• Problem description: Exclude the pictures, then copy all remaining records exactly.

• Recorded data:
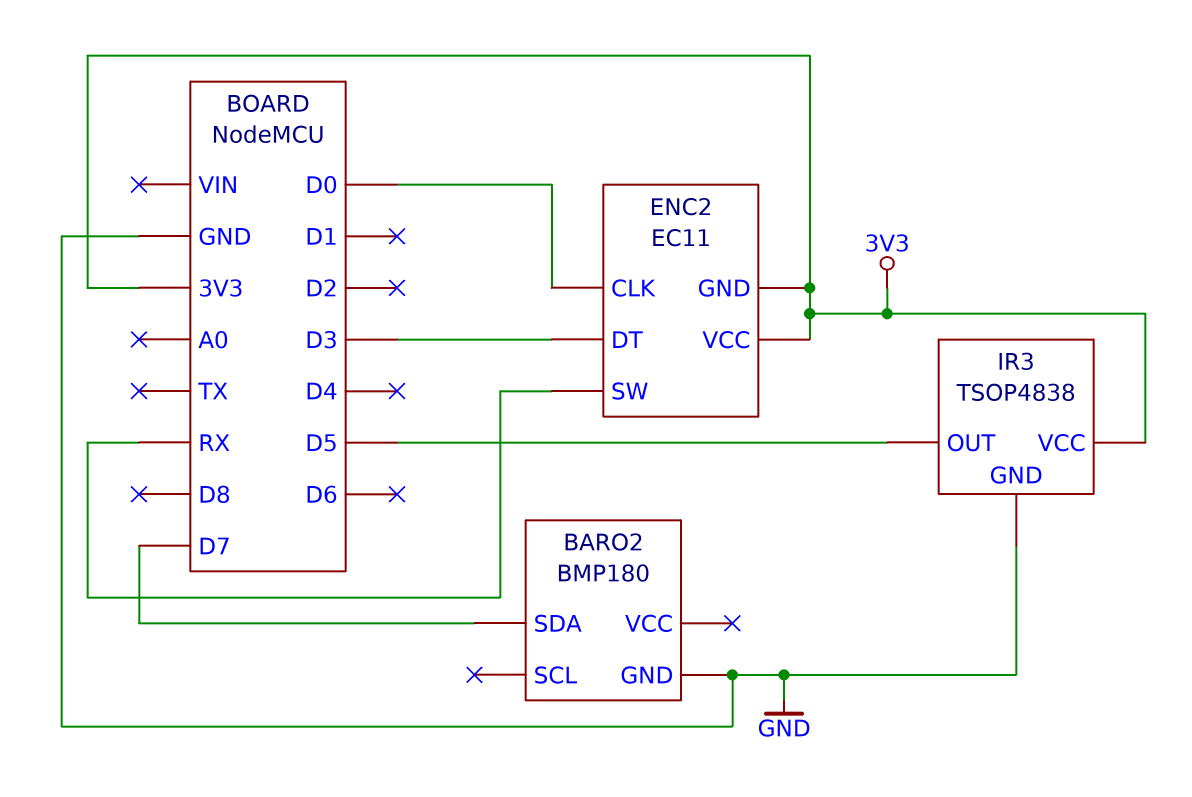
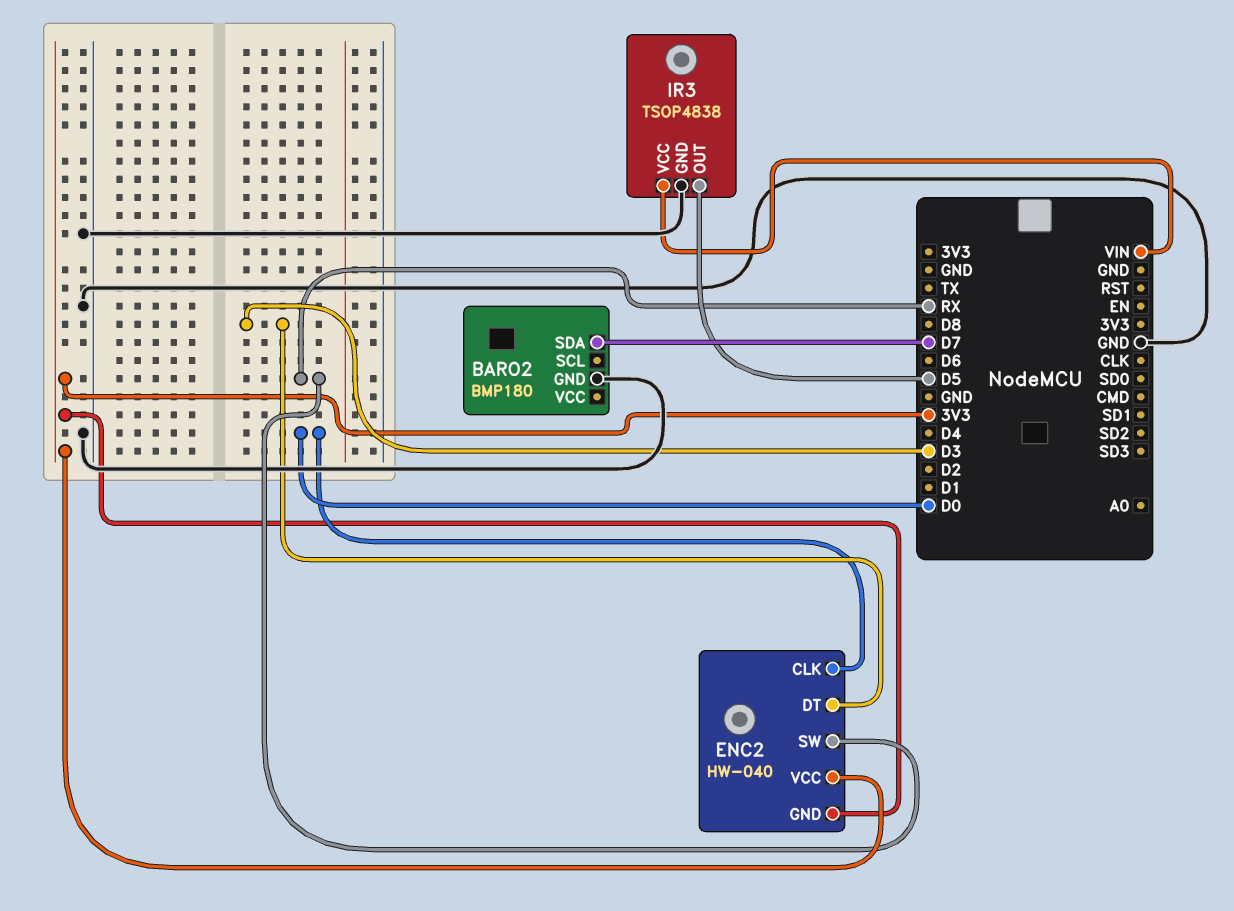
ENC2: EC11 -> HW-040
IR3 pin VCC: 3V3 -> VIN

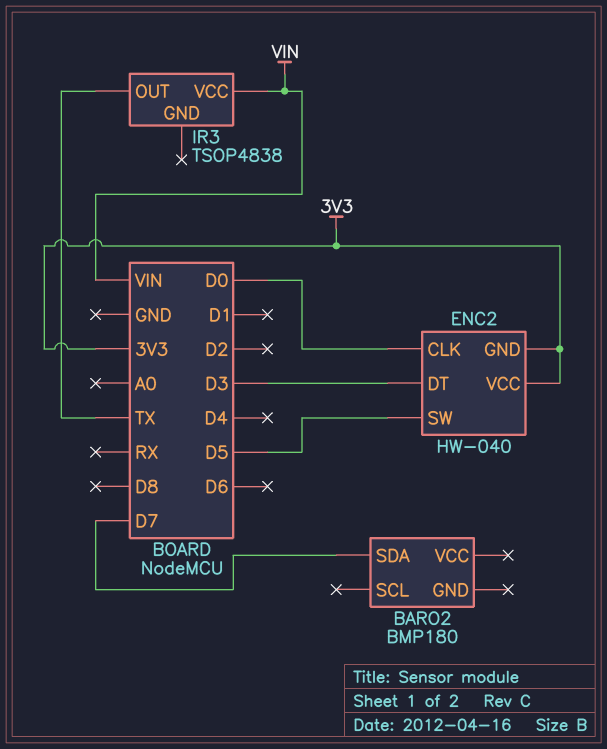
BARO2 pin GND: GND -> none
ENC2 pin SW: RX -> D5
IR3 pin GND: GND -> none
IR3 pin OUT: D5 -> TX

• Solution:
ENC2: EC11 -> HW-040
IR3 pin VCC: 3V3 -> VIN

BARO2 pin GND: GND -> none
ENC2 pin SW: RX -> D5
IR3 pin GND: GND -> none
IR3 pin OUT: D5 -> TX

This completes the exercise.